------ Supplied material
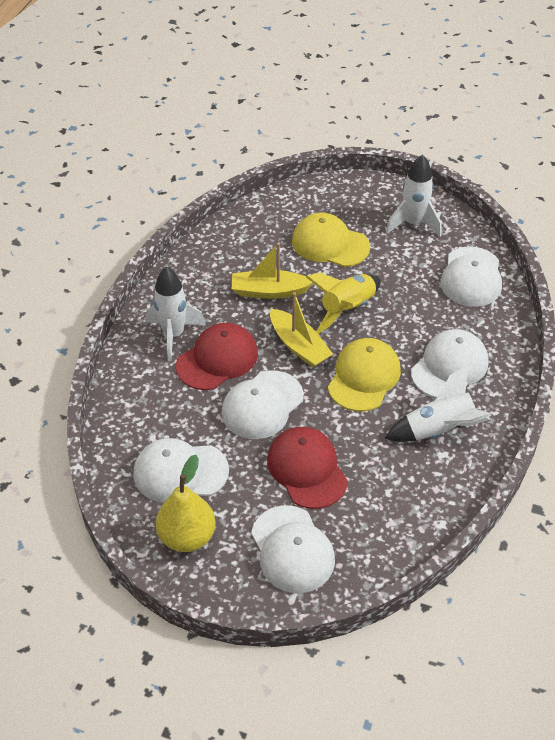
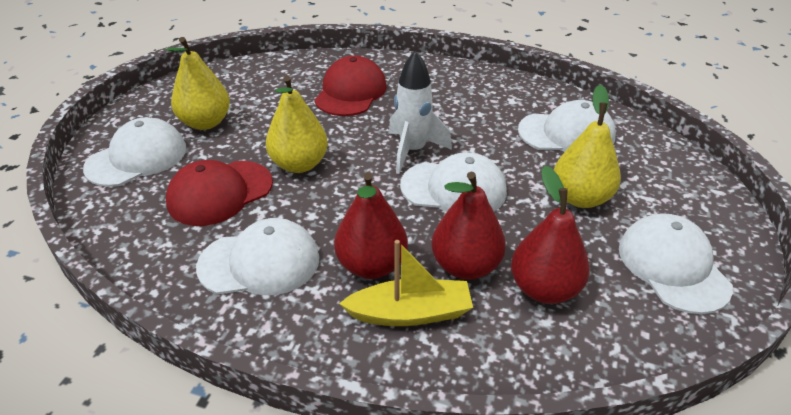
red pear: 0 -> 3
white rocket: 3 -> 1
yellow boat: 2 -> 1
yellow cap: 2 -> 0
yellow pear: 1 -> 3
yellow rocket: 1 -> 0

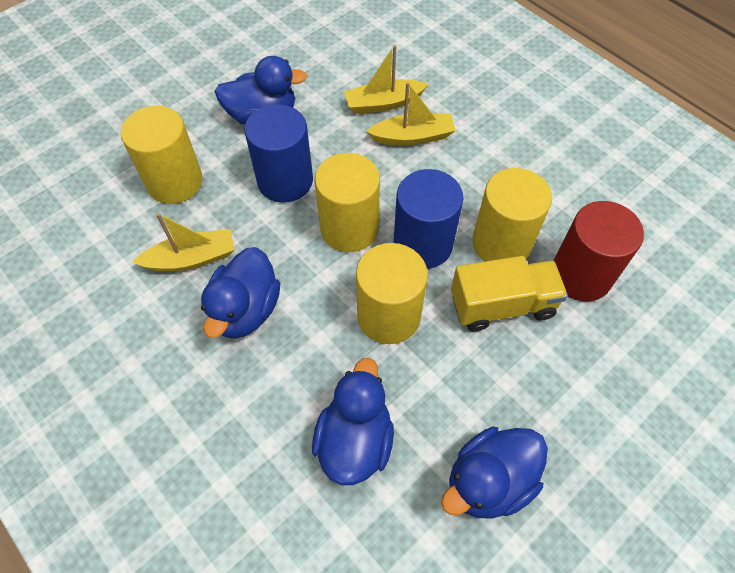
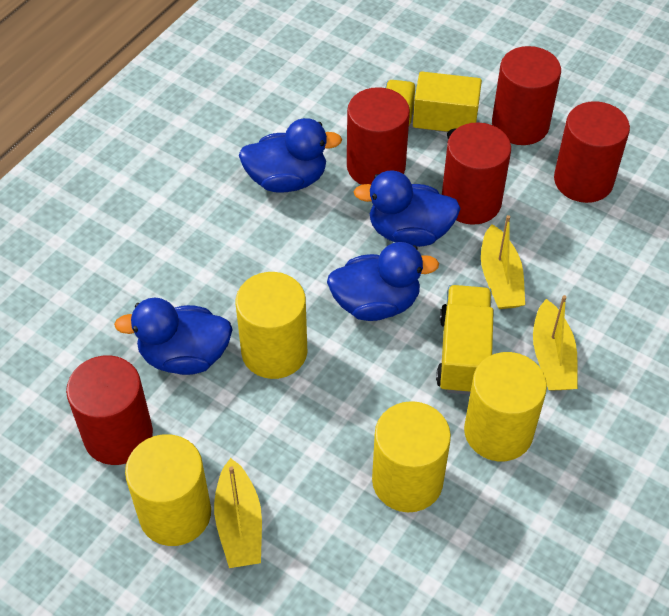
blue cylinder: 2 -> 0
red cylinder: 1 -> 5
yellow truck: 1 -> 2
------------
• Problem description
Only the wording of the records is wanted: copy it all exactly and omit the pictures.

• The completed task
red pear: 0 -> 3
white rocket: 3 -> 1
yellow boat: 2 -> 1
yellow cap: 2 -> 0
yellow pear: 1 -> 3
yellow rocket: 1 -> 0

blue cylinder: 2 -> 0
red cylinder: 1 -> 5
yellow truck: 1 -> 2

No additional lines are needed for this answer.